## Records supplied

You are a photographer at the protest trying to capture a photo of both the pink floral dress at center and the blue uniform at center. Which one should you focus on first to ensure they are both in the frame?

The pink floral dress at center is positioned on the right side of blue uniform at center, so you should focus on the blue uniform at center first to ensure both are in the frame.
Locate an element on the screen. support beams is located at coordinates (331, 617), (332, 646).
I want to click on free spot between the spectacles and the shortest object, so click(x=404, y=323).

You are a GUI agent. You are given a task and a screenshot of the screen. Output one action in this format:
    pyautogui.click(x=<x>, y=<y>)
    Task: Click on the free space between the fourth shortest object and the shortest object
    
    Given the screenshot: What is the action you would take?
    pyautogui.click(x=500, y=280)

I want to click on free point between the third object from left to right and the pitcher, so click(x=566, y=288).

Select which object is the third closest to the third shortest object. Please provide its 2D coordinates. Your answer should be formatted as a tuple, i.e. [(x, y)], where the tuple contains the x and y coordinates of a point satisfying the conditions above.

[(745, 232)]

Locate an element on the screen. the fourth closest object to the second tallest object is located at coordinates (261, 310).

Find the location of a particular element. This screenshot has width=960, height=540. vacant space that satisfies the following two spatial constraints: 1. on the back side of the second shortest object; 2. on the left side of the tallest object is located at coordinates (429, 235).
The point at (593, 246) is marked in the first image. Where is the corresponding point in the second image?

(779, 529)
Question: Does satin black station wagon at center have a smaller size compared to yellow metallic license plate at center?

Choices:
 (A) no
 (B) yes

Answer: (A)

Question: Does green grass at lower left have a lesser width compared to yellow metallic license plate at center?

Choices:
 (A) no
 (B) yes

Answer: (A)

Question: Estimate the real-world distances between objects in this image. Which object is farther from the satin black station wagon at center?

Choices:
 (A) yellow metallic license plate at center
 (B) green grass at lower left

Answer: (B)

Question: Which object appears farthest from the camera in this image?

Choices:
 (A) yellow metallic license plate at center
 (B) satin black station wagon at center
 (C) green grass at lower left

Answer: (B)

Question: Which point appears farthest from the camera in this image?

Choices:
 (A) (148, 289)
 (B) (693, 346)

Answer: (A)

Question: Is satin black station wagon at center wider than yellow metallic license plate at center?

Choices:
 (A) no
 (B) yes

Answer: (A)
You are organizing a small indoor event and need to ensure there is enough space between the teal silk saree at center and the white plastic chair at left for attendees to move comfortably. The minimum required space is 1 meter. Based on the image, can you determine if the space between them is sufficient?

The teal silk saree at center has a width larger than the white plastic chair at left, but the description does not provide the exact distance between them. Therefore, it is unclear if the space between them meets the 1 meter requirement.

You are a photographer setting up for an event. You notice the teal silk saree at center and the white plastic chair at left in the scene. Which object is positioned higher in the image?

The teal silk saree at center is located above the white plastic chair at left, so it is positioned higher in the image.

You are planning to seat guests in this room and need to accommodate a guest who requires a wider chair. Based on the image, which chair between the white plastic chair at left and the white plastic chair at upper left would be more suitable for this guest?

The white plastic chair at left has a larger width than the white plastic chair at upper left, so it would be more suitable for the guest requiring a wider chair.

## Aim of the task
Return every line of the data above without any changes.

## Your solution
You are a photographer at the protest trying to capture a photo of both the pink floral dress at center and the blue uniform at center. Which one should you focus on first to ensure they are both in the frame?

The pink floral dress at center is positioned on the right side of blue uniform at center, so you should focus on the blue uniform at center first to ensure both are in the frame.
Locate an element on the screen. support beams is located at coordinates (331, 617), (332, 646).
I want to click on free spot between the spectacles and the shortest object, so click(x=404, y=323).

You are a GUI agent. You are given a task and a screenshot of the screen. Output one action in this format:
    pyautogui.click(x=<x>, y=<y>)
    Task: Click on the free space between the fourth shortest object and the shortest object
    
    Given the screenshot: What is the action you would take?
    pyautogui.click(x=500, y=280)

I want to click on free point between the third object from left to right and the pitcher, so click(x=566, y=288).

Select which object is the third closest to the third shortest object. Please provide its 2D coordinates. Your answer should be formatted as a tuple, i.e. [(x, y)], where the tuple contains the x and y coordinates of a point satisfying the conditions above.

[(745, 232)]

Locate an element on the screen. the fourth closest object to the second tallest object is located at coordinates (261, 310).

Find the location of a particular element. This screenshot has width=960, height=540. vacant space that satisfies the following two spatial constraints: 1. on the back side of the second shortest object; 2. on the left side of the tallest object is located at coordinates (429, 235).
The point at (593, 246) is marked in the first image. Where is the corresponding point in the second image?

(779, 529)
Question: Does satin black station wagon at center have a smaller size compared to yellow metallic license plate at center?

Choices:
 (A) no
 (B) yes

Answer: (A)

Question: Does green grass at lower left have a lesser width compared to yellow metallic license plate at center?

Choices:
 (A) no
 (B) yes

Answer: (A)

Question: Estimate the real-world distances between objects in this image. Which object is farther from the satin black station wagon at center?

Choices:
 (A) yellow metallic license plate at center
 (B) green grass at lower left

Answer: (B)

Question: Which object appears farthest from the camera in this image?

Choices:
 (A) yellow metallic license plate at center
 (B) satin black station wagon at center
 (C) green grass at lower left

Answer: (B)

Question: Which point appears farthest from the camera in this image?

Choices:
 (A) (148, 289)
 (B) (693, 346)

Answer: (A)

Question: Is satin black station wagon at center wider than yellow metallic license plate at center?

Choices:
 (A) no
 (B) yes

Answer: (A)
You are organizing a small indoor event and need to ensure there is enough space between the teal silk saree at center and the white plastic chair at left for attendees to move comfortably. The minimum required space is 1 meter. Based on the image, can you determine if the space between them is sufficient?

The teal silk saree at center has a width larger than the white plastic chair at left, but the description does not provide the exact distance between them. Therefore, it is unclear if the space between them meets the 1 meter requirement.

You are a photographer setting up for an event. You notice the teal silk saree at center and the white plastic chair at left in the scene. Which object is positioned higher in the image?

The teal silk saree at center is located above the white plastic chair at left, so it is positioned higher in the image.

You are planning to seat guests in this room and need to accommodate a guest who requires a wider chair. Based on the image, which chair between the white plastic chair at left and the white plastic chair at upper left would be more suitable for this guest?

The white plastic chair at left has a larger width than the white plastic chair at upper left, so it would be more suitable for the guest requiring a wider chair.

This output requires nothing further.